> [Task statement]
Emit the data below verbatim, stripping out any pictures.
╭──
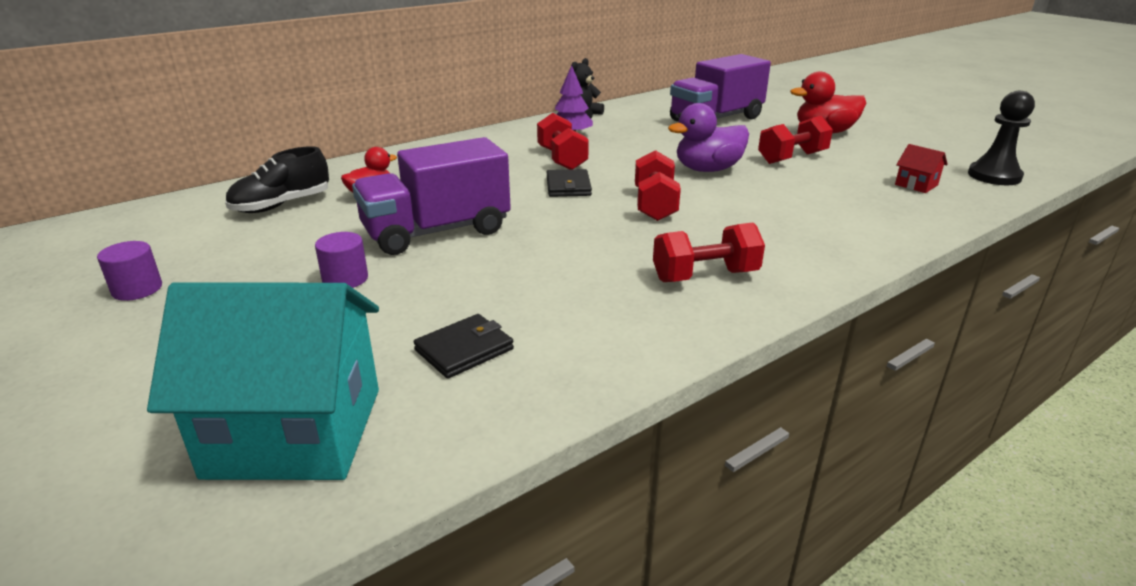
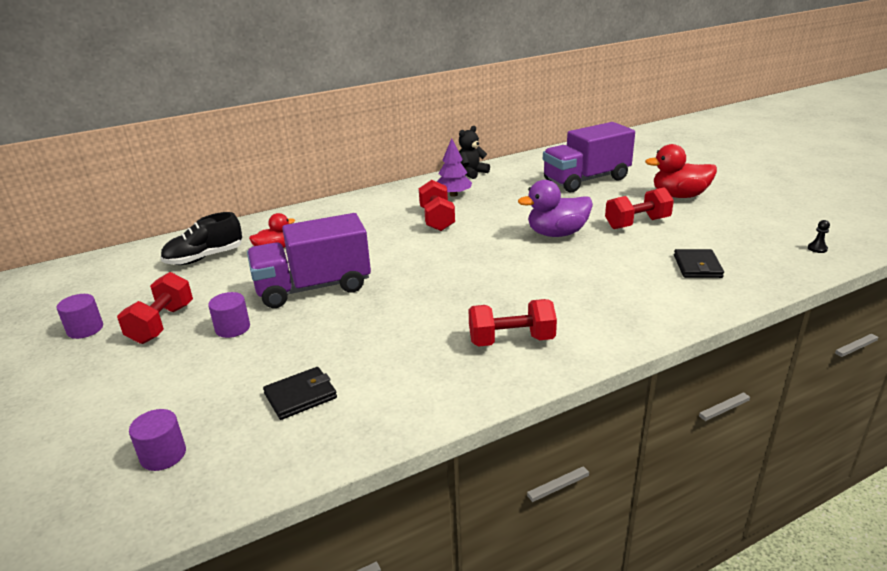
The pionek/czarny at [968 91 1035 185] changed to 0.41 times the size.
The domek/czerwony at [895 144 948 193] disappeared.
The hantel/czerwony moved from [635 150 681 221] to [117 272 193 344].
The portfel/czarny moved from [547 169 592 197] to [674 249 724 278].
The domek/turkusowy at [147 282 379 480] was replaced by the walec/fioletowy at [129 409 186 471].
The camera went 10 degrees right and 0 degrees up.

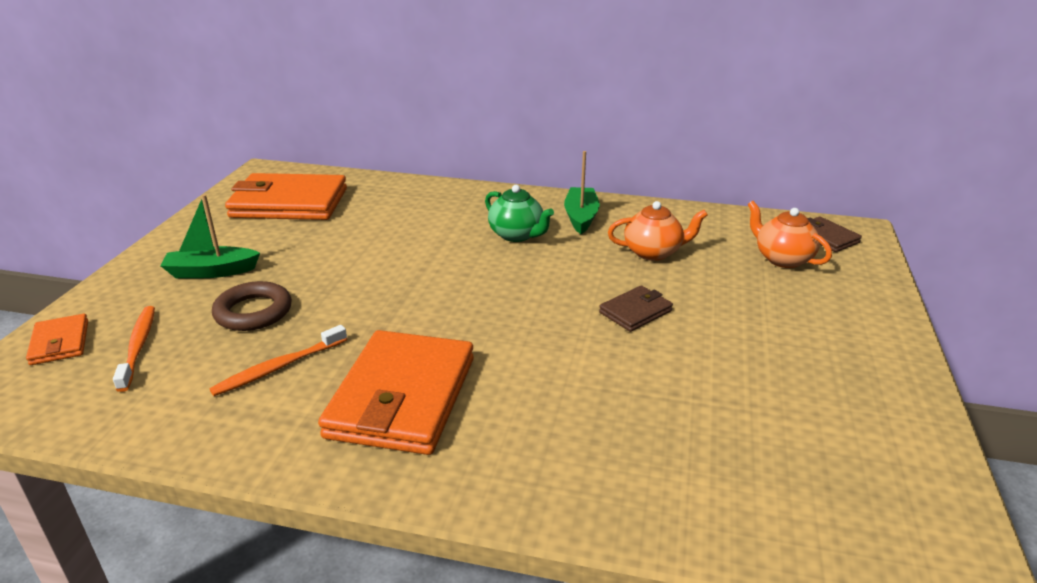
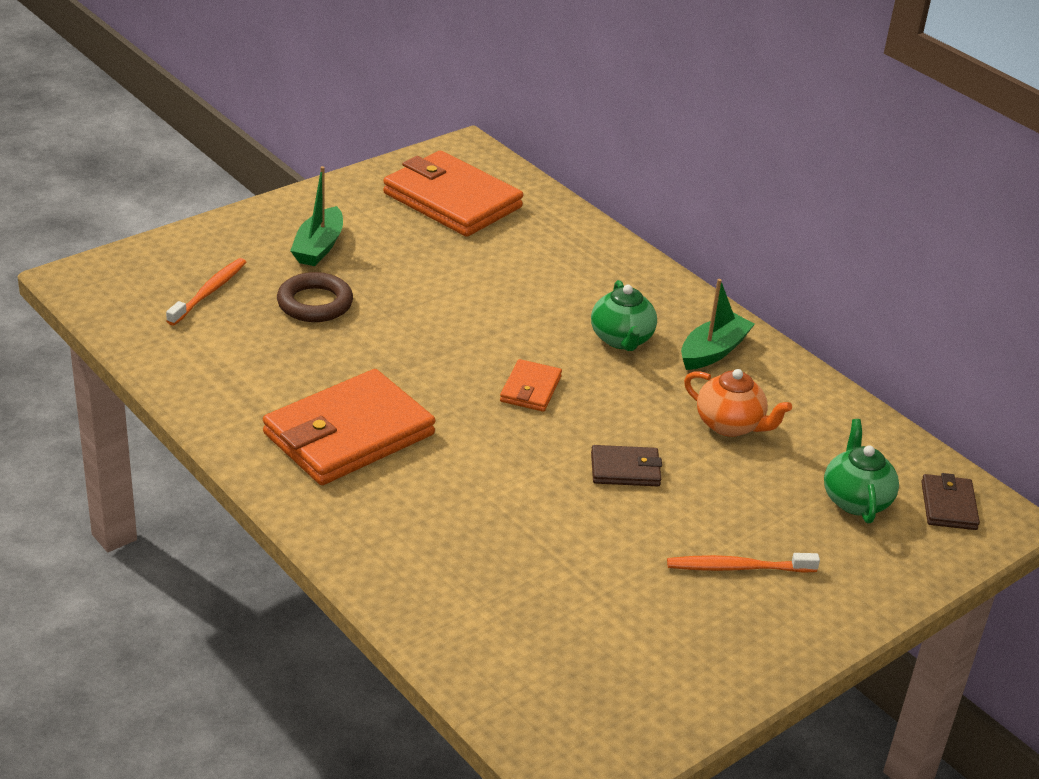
The łódka/zielony at [161 194 260 279] turned 105 degrees counterclockwise.
The imbryk/pomarańczowy at [748 201 832 268] became the imbryk/zielony at [824 419 899 523].
The portfel/pomarańczowy moved from [26 314 88 365] to [500 359 562 412].
The szczoteczka do zębów/pomarańczowy moved from [209 325 347 396] to [667 553 820 573].
The camera went 35 degrees right and 5 degrees up.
╰──
> [Answer]
The pionek/czarny at [968 91 1035 185] changed to 0.41 times the size.
The domek/czerwony at [895 144 948 193] disappeared.
The hantel/czerwony moved from [635 150 681 221] to [117 272 193 344].
The portfel/czarny moved from [547 169 592 197] to [674 249 724 278].
The domek/turkusowy at [147 282 379 480] was replaced by the walec/fioletowy at [129 409 186 471].
The camera went 10 degrees right and 0 degrees up.

The łódka/zielony at [161 194 260 279] turned 105 degrees counterclockwise.
The imbryk/pomarańczowy at [748 201 832 268] became the imbryk/zielony at [824 419 899 523].
The portfel/pomarańczowy moved from [26 314 88 365] to [500 359 562 412].
The szczoteczka do zębów/pomarańczowy moved from [209 325 347 396] to [667 553 820 573].
The camera went 35 degrees right and 5 degrees up.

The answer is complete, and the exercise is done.